TASK DESCRIPTION:
Select the lines below containing the word "none".

PROVIDED DATA:
=== Begin Enclosure ===

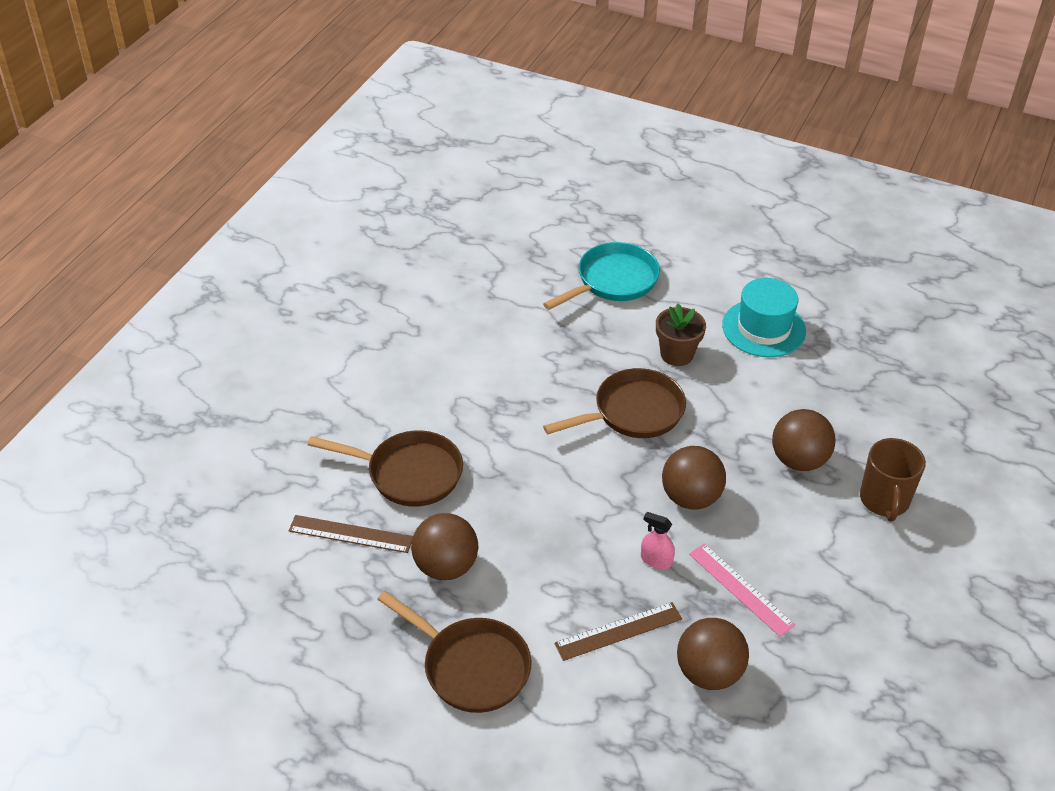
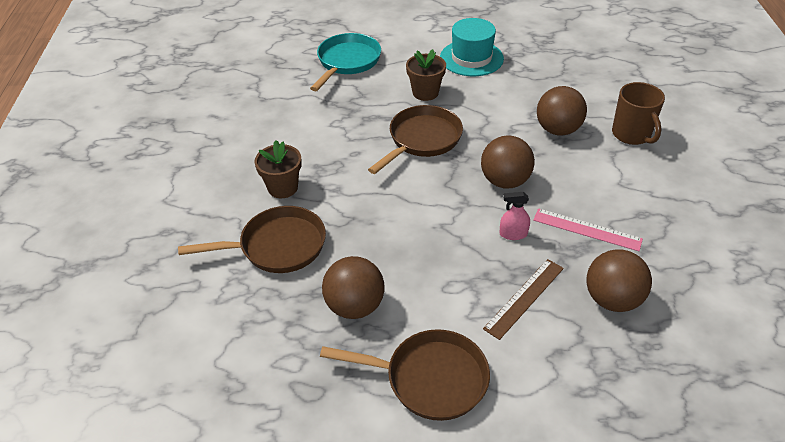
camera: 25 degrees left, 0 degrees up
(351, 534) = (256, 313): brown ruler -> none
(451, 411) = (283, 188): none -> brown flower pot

=== End Enclosure ===

YOUR RESPONSE:
(351, 534) = (256, 313): brown ruler -> none
(451, 411) = (283, 188): none -> brown flower pot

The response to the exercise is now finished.